→ What is required
Where the line with "354, 209, 432>" appears below, start writing out lines exactly, and finish with the line with "degrees counterclockwise |", which is included; write out nothing else.

→ Data records
**********
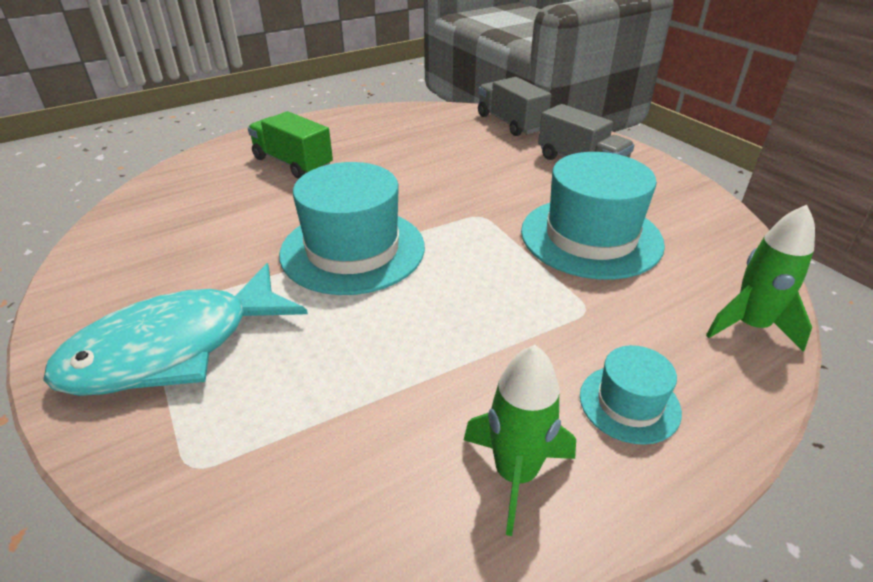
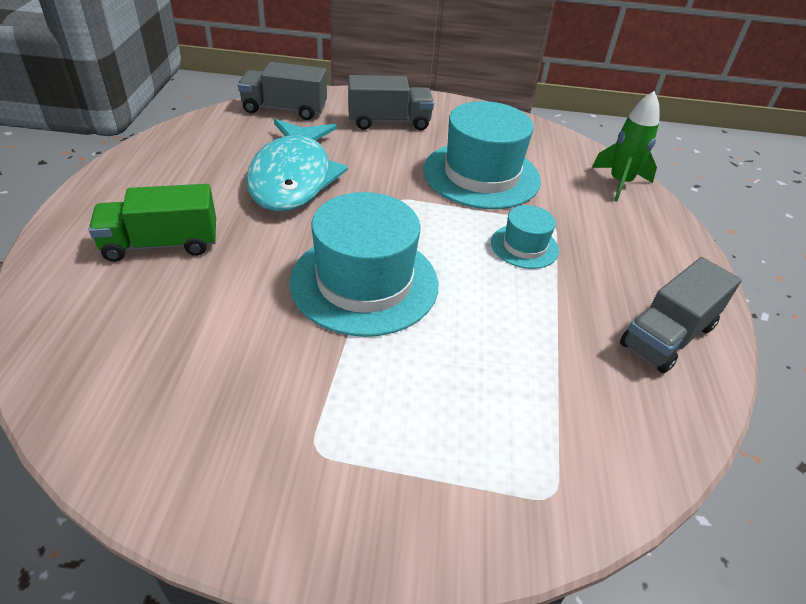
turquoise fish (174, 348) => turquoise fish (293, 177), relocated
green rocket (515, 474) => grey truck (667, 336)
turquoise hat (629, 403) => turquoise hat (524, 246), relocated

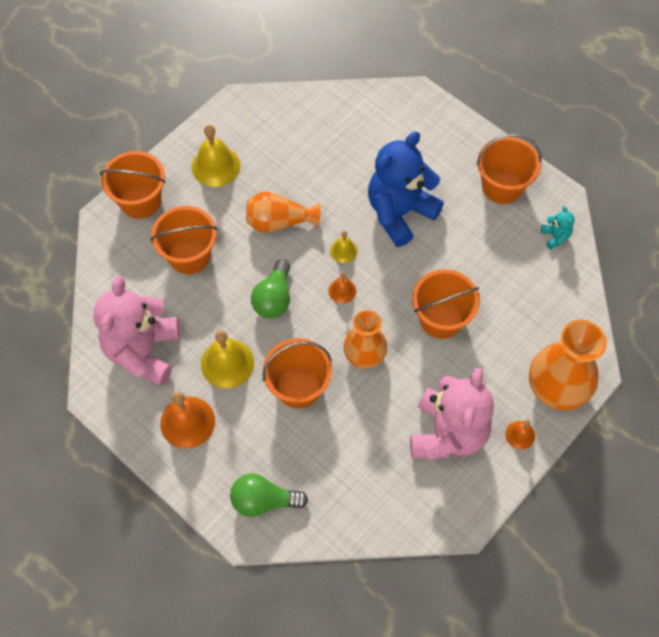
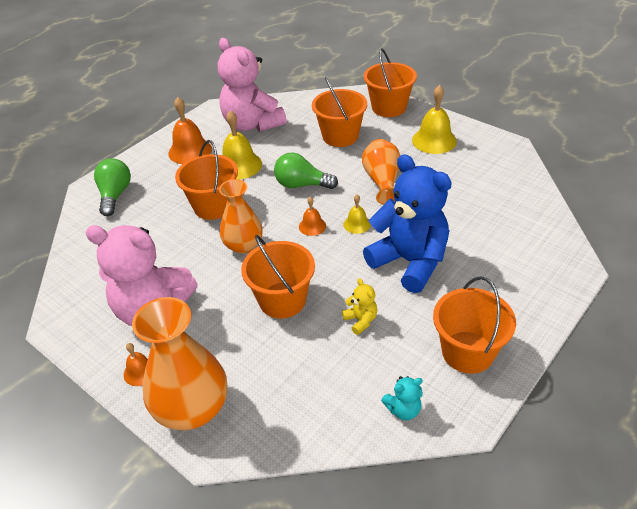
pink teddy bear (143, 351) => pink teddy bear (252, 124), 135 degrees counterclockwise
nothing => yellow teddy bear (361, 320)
**********
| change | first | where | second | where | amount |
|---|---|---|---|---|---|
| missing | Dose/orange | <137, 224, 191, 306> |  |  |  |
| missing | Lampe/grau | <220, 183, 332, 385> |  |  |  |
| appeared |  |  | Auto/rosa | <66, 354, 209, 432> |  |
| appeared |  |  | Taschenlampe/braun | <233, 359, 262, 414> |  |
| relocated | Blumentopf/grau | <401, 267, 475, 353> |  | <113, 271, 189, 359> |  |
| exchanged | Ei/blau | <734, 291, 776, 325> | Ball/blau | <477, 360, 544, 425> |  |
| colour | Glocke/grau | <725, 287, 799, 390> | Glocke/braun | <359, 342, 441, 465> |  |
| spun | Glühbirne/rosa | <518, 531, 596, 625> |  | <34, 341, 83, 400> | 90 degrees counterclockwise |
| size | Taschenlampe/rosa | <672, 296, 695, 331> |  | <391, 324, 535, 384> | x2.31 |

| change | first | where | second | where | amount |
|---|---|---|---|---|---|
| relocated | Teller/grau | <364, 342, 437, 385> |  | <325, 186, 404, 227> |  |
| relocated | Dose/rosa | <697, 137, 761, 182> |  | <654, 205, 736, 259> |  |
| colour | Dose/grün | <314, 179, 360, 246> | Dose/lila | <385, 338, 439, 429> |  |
**********
→ Answer section
| appeared |  |  | Auto/rosa | <66, 354, 209, 432> |  |
| appeared |  |  | Taschenlampe/braun | <233, 359, 262, 414> |  |
| relocated | Blumentopf/grau | <401, 267, 475, 353> |  | <113, 271, 189, 359> |  |
| exchanged | Ei/blau | <734, 291, 776, 325> | Ball/blau | <477, 360, 544, 425> |  |
| colour | Glocke/grau | <725, 287, 799, 390> | Glocke/braun | <359, 342, 441, 465> |  |
| spun | Glühbirne/rosa | <518, 531, 596, 625> |  | <34, 341, 83, 400> | 90 degrees counterclockwise |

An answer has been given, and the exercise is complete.